Aim of the task: Omit the pictures while printing every entry below exactly as given.

Records contained in a dataset:

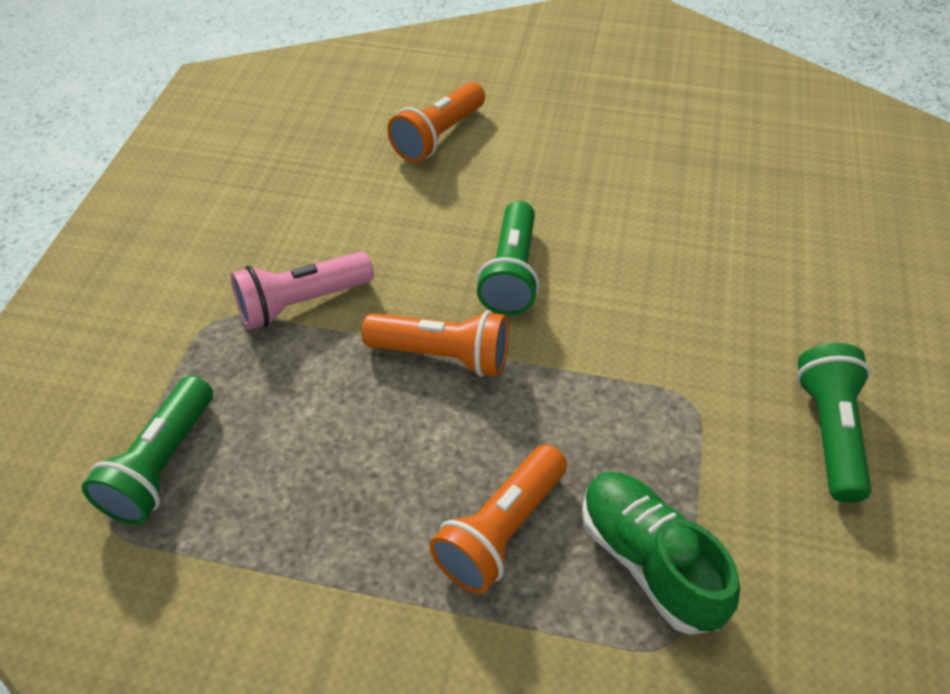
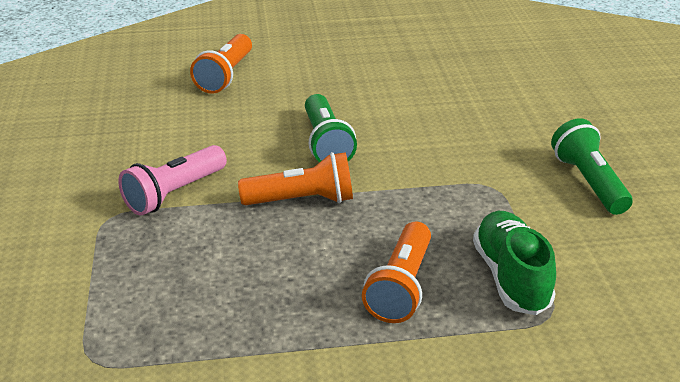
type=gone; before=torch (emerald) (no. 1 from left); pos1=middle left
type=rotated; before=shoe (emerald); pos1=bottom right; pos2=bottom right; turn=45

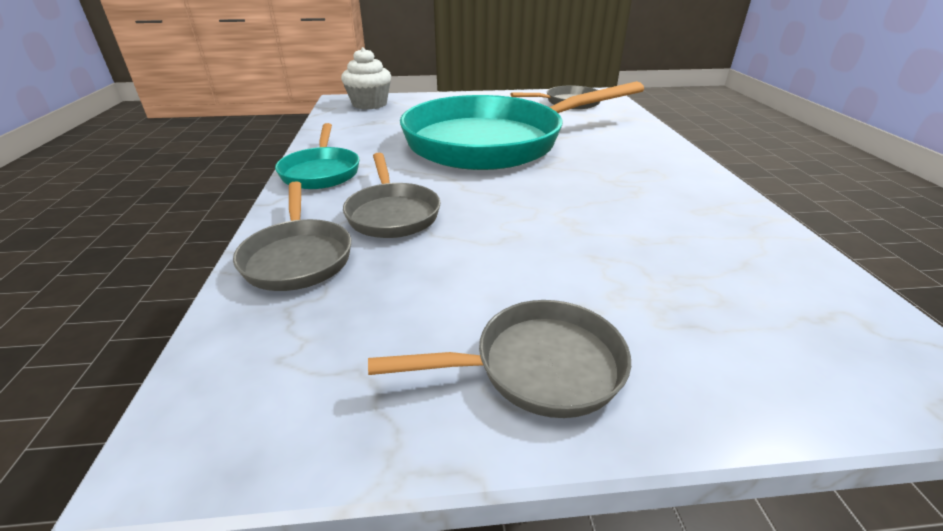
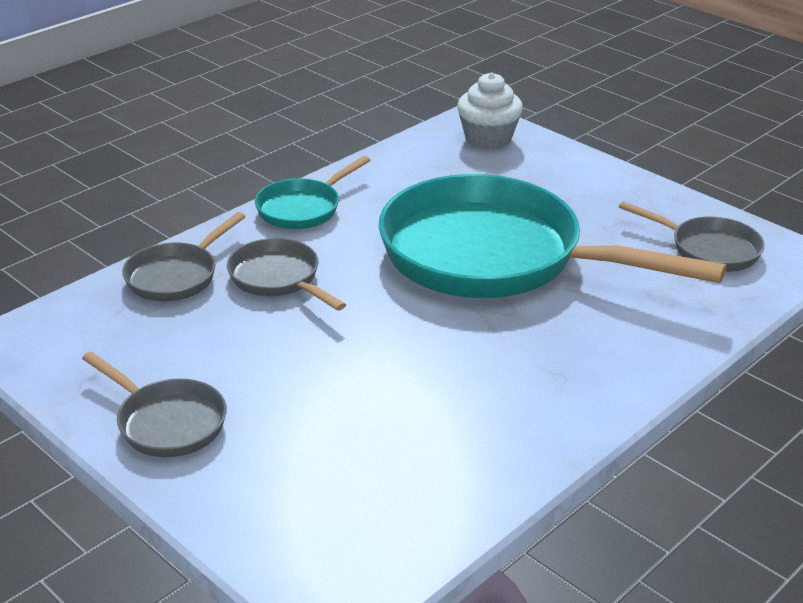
type=rotated; before=pan (ash-grey) (no. 2 from left in the first image); pos1=centre; pos2=centre; turn=105

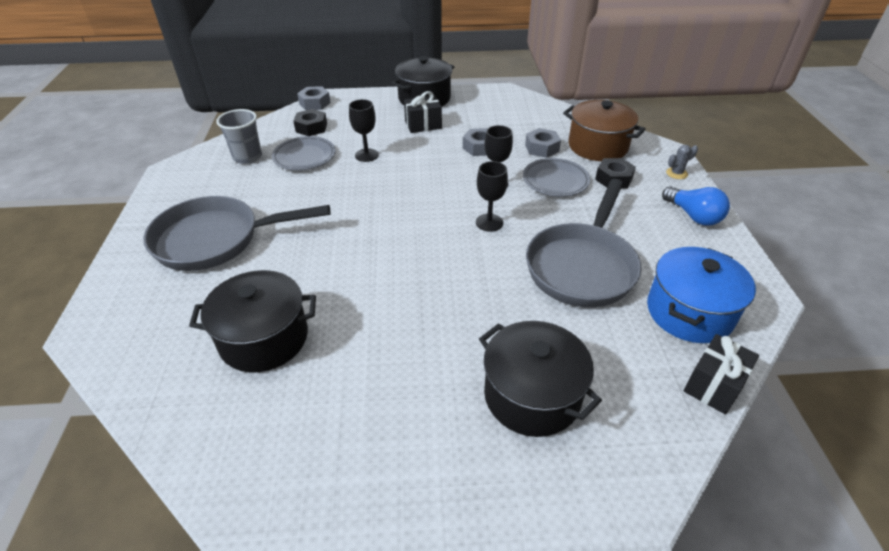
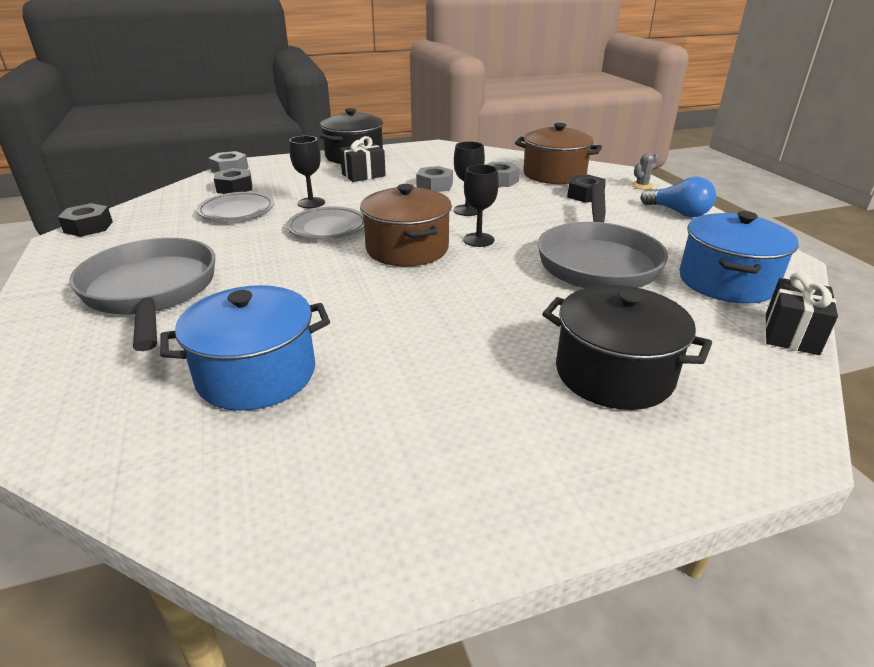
type=gone; before=cup (ash-grey); pos1=top left
type=shifted; before=plate (ash-grey) (no. 2 from left); pos1=top centre; pos2=centre
type=rotated; before=pan (ash-grey) (no. 1 from left); pos1=middle left; pos2=middle left; turn=90
type=repainted; before=pot (black) (no. 1 from left); after=pot (blue) (no. 1 from left); pos1=middle left; pos2=middle left
type=new; after=pot (brown) (no. 1 from left); pos2=centre
type=new; after=hexagon nut (black) (no. 1 from left); pos2=top left

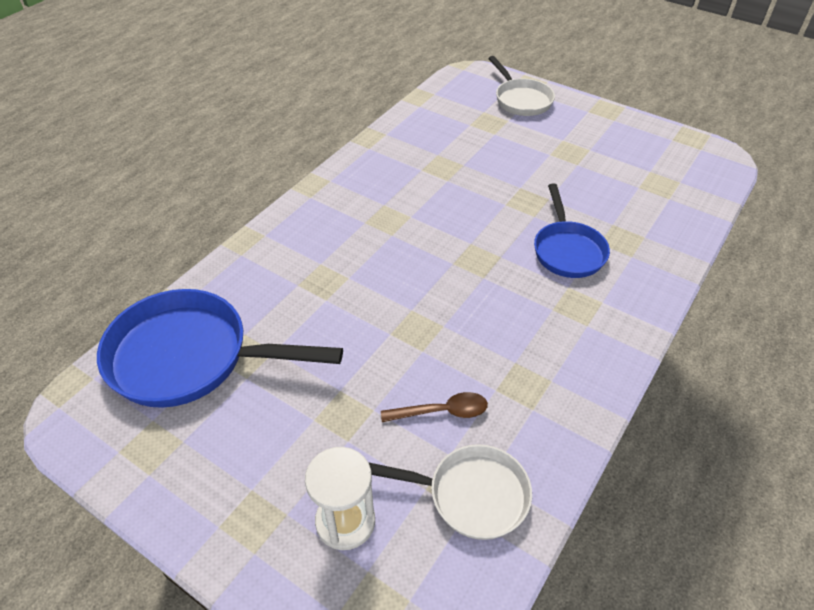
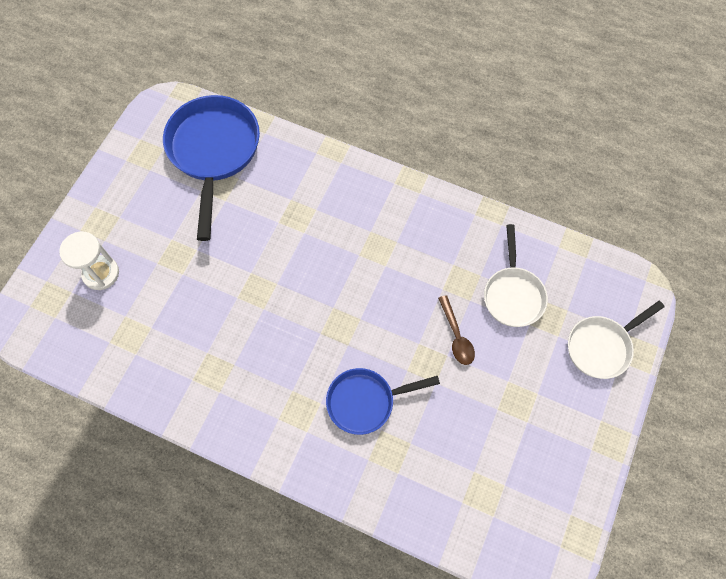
type=shifted; before=teaspoon (brown); pos1=bottom centre; pos2=centre
type=shifted; before=pan (white) (no. 1 from left); pos1=bottom centre; pos2=middle right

Task solution:
type=gone; before=torch (emerald) (no. 1 from left); pos1=middle left
type=rotated; before=shoe (emerald); pos1=bottom right; pos2=bottom right; turn=45

type=rotated; before=pan (ash-grey) (no. 2 from left in the first image); pos1=centre; pos2=centre; turn=105

type=gone; before=cup (ash-grey); pos1=top left
type=shifted; before=plate (ash-grey) (no. 2 from left); pos1=top centre; pos2=centre
type=rotated; before=pan (ash-grey) (no. 1 from left); pos1=middle left; pos2=middle left; turn=90
type=repainted; before=pot (black) (no. 1 from left); after=pot (blue) (no. 1 from left); pos1=middle left; pos2=middle left
type=new; after=pot (brown) (no. 1 from left); pos2=centre
type=new; after=hexagon nut (black) (no. 1 from left); pos2=top left

type=shifted; before=teaspoon (brown); pos1=bottom centre; pos2=centre
type=shifted; before=pan (white) (no. 1 from left); pos1=bottom centre; pos2=middle right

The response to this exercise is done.